## DIRECTIONS
Retype the records below word for word, starting at the line containing "Answer: (A)" and ending at the line containing "You are a photographer trying to capture the white", with both of those lines included. Leave any pictures out of your answer.

## THE RECORDS
-- -- --

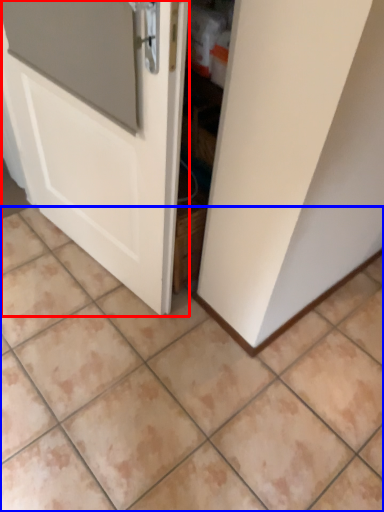
Question: Which object appears closest to the camera in this image, door (highlighted by a red box) or ceramic tile (highlighted by a blue box)?

Choices:
 (A) door
 (B) ceramic tile

Answer: (A)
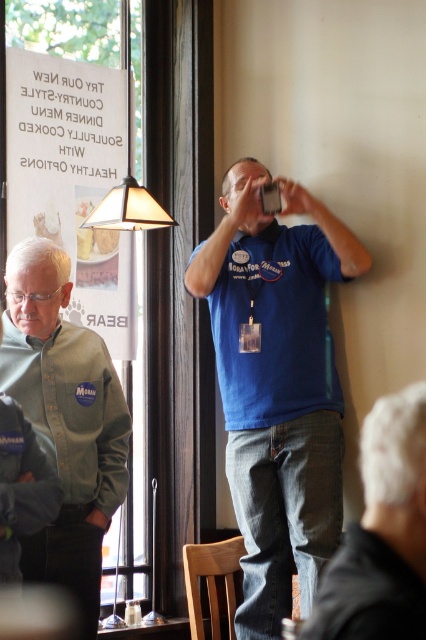
You are a photographer trying to capture the blue cotton shirt at center and the blue denim jeans at lower center in a single frame. Based on their positions, can you include both in the shot without moving the camera?

Yes, the blue cotton shirt at center is located above the blue denim jeans at lower center, so they are vertically aligned and can be captured in a single frame without moving the camera.

You are a photographer trying to capture the white paper sign at upper left and the blue cotton shirt at center in a single shot. Given that your camera has a limited field of view, which object should you position closer to the center of the frame to ensure both are visible?

Since the white paper sign at upper left is larger than the blue cotton shirt at center, you should position the smaller blue cotton shirt at center closer to the center of the frame to ensure both are visible within the limited field of view.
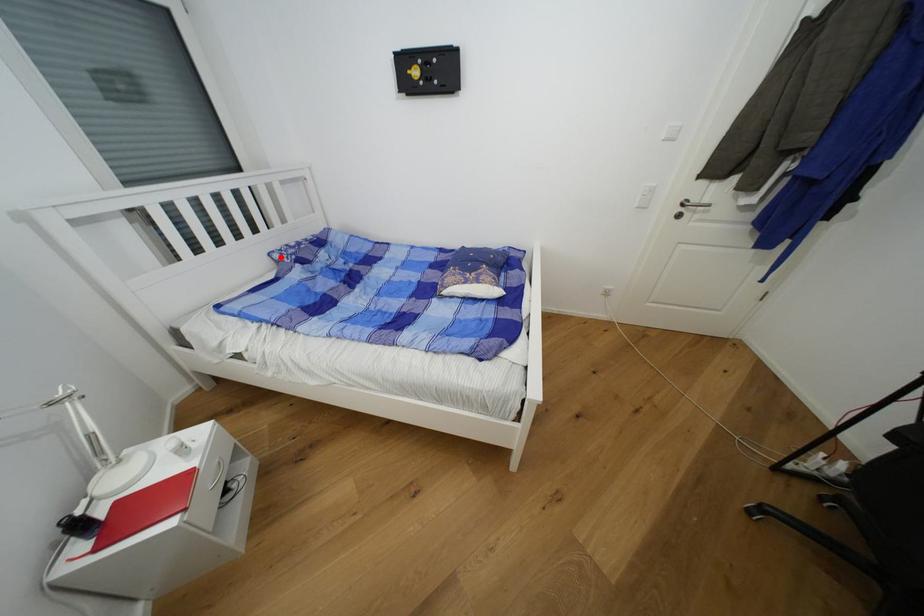
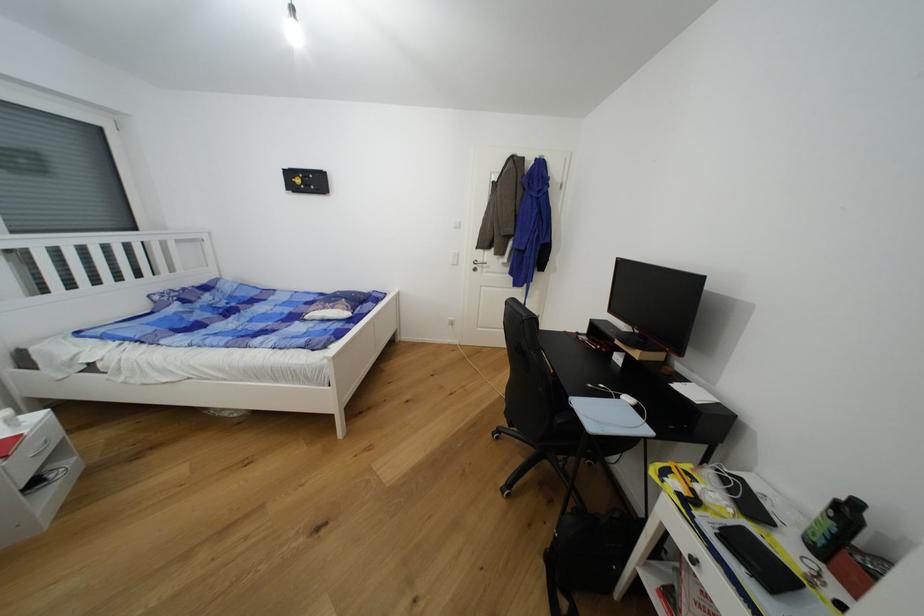
In the second image, find the point that corresponds to the highlighted location in the first image.

(162, 299)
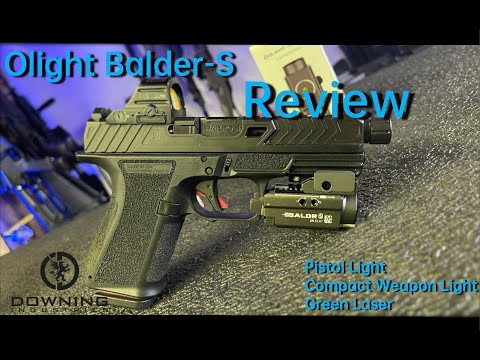
Find the location of a particular element. This screenshot has width=480, height=360. surface is located at coordinates (211, 270).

-- -- --

## RESULT FOR THIS EXERCISE
Answer: (A)
You are a photographer trying to capture the blue cotton shirt at center and the blue denim jeans at lower center in a single frame. Based on their positions, can you include both in the shot without moving the camera?

Yes, the blue cotton shirt at center is located above the blue denim jeans at lower center, so they are vertically aligned and can be captured in a single frame without moving the camera.

You are a photographer trying to capture the white paper sign at upper left and the blue cotton shirt at center in a single shot. Given that your camera has a limited field of view, which object should you position closer to the center of the frame to ensure both are visible?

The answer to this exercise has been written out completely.